▸ PROBLEM TO SOLVE:
Among the entries that follow, the required portion opens with the line containing "pink pentagon: (370, 535)" and closes with the line containing "green square: (228, 649)". Give that portion again exactly, and nothing else.

Excerpts from a dataset:
────────────────────────────────────────

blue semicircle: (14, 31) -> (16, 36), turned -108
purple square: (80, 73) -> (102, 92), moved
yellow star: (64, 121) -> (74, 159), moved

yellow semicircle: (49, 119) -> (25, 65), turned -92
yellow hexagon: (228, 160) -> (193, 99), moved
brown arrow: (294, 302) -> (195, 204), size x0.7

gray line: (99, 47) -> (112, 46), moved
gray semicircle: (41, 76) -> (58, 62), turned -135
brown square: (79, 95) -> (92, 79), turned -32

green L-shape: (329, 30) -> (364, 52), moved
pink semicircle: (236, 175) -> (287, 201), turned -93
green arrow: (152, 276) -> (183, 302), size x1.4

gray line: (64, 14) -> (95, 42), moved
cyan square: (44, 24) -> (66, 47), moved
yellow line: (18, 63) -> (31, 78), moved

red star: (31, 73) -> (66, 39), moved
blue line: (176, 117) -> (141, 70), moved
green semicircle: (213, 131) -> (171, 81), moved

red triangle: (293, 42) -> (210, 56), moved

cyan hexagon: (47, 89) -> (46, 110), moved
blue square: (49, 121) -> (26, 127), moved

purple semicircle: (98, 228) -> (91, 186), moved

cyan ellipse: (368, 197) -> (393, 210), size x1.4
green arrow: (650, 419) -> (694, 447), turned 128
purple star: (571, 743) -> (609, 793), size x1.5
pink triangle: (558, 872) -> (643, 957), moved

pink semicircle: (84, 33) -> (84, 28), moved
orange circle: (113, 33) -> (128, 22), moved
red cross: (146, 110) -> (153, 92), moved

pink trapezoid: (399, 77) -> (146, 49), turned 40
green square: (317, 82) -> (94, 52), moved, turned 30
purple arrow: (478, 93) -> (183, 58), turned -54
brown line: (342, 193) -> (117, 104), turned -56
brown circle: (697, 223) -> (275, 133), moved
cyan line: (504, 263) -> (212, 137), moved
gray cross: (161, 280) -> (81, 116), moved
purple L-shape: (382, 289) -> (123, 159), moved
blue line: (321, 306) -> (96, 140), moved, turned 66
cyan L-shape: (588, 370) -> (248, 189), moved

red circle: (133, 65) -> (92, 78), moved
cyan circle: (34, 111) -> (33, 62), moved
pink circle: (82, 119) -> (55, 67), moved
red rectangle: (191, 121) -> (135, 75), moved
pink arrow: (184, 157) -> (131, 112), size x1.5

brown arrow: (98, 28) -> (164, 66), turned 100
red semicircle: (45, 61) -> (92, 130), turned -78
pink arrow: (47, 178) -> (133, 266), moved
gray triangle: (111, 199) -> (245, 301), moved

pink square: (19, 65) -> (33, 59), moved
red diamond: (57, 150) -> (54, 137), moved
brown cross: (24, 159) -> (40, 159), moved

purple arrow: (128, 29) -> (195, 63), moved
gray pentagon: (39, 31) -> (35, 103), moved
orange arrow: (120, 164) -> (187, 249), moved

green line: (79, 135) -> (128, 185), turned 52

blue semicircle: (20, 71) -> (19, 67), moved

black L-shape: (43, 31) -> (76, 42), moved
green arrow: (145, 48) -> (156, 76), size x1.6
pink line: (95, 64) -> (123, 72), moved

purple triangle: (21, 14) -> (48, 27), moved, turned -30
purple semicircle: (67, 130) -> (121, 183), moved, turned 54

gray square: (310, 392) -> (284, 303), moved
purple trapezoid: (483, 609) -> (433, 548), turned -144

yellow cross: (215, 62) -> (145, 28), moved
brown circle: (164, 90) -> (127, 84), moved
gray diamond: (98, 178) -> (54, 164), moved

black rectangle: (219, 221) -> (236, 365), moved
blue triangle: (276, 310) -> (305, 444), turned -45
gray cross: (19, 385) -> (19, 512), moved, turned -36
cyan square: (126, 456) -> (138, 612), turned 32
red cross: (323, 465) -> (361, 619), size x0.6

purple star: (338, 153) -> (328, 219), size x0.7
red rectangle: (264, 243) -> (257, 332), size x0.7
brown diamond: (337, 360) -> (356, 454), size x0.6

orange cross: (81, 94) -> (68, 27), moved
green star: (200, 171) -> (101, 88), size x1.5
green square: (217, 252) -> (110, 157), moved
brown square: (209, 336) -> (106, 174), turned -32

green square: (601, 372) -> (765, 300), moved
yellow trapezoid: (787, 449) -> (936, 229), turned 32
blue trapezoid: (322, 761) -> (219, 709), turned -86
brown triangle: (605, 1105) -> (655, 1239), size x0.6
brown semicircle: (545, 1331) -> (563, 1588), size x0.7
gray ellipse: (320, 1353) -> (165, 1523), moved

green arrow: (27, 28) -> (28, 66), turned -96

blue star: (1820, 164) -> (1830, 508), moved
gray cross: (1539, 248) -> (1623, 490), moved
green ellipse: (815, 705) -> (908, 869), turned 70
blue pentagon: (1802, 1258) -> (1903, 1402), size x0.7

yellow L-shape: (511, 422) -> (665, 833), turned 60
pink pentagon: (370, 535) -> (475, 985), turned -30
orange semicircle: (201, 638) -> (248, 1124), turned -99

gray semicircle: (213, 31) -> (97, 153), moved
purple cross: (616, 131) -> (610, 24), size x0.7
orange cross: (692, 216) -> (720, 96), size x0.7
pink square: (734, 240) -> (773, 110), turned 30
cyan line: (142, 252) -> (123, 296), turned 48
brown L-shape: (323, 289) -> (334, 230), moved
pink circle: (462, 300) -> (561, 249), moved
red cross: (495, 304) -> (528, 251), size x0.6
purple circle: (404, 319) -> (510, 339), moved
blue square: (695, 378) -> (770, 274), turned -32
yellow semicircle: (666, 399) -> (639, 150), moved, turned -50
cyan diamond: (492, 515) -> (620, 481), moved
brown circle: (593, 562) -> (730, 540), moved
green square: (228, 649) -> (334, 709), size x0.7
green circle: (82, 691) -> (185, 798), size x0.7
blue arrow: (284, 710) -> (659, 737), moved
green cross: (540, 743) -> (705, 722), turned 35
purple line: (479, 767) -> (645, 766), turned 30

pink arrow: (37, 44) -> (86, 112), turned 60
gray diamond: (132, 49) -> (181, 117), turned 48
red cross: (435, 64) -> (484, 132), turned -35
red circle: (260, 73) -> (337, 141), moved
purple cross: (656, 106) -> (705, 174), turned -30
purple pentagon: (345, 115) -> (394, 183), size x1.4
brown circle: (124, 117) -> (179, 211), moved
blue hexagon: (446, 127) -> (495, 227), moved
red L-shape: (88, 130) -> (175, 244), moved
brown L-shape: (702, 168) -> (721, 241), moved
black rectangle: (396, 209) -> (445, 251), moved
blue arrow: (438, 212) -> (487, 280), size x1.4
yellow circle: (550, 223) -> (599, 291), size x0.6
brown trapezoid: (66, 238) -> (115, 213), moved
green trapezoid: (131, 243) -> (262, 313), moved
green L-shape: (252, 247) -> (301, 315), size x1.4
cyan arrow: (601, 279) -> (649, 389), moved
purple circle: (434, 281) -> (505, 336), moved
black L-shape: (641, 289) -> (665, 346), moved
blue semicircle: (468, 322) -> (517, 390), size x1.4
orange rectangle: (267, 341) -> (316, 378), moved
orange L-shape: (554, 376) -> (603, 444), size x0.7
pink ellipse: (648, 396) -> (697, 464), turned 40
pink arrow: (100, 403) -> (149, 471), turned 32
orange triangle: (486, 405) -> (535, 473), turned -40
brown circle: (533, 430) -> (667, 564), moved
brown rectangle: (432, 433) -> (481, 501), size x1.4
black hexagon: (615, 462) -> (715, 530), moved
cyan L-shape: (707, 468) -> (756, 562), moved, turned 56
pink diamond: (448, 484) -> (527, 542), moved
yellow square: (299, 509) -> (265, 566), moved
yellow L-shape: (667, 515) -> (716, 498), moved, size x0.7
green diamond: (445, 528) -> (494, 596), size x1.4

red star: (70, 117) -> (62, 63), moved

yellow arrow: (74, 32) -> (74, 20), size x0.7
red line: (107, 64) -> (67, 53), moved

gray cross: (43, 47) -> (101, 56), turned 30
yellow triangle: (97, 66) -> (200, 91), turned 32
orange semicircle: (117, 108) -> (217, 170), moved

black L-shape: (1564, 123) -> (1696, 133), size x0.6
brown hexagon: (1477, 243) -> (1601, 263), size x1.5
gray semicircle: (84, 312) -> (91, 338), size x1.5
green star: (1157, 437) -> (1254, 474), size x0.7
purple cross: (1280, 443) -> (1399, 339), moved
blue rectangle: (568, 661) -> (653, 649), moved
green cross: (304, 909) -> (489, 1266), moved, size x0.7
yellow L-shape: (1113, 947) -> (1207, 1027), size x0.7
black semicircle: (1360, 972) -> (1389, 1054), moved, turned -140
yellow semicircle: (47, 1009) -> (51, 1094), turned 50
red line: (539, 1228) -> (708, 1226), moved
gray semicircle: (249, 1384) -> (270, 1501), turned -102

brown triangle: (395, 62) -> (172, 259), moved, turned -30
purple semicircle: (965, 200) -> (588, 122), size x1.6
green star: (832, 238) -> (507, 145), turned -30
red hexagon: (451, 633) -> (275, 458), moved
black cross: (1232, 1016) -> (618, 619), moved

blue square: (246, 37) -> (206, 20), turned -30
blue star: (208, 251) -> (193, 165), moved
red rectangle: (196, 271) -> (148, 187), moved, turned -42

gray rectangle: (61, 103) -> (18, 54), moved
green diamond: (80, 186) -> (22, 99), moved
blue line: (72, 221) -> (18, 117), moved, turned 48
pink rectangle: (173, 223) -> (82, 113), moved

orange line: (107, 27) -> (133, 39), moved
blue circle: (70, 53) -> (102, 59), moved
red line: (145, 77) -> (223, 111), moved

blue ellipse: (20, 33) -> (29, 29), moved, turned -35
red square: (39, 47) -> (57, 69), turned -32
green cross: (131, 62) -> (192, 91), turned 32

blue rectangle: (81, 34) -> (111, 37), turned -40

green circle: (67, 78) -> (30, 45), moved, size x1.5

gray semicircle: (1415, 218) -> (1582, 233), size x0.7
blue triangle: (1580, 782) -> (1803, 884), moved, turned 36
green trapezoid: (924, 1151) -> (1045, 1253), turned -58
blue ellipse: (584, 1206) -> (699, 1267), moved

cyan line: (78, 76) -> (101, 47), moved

────────────────────────────────────────

▸ THE COMPLETED TASK:
pink pentagon: (370, 535) -> (475, 985), turned -30
orange semicircle: (201, 638) -> (248, 1124), turned -99

gray semicircle: (213, 31) -> (97, 153), moved
purple cross: (616, 131) -> (610, 24), size x0.7
orange cross: (692, 216) -> (720, 96), size x0.7
pink square: (734, 240) -> (773, 110), turned 30
cyan line: (142, 252) -> (123, 296), turned 48
brown L-shape: (323, 289) -> (334, 230), moved
pink circle: (462, 300) -> (561, 249), moved
red cross: (495, 304) -> (528, 251), size x0.6
purple circle: (404, 319) -> (510, 339), moved
blue square: (695, 378) -> (770, 274), turned -32
yellow semicircle: (666, 399) -> (639, 150), moved, turned -50
cyan diamond: (492, 515) -> (620, 481), moved
brown circle: (593, 562) -> (730, 540), moved
green square: (228, 649) -> (334, 709), size x0.7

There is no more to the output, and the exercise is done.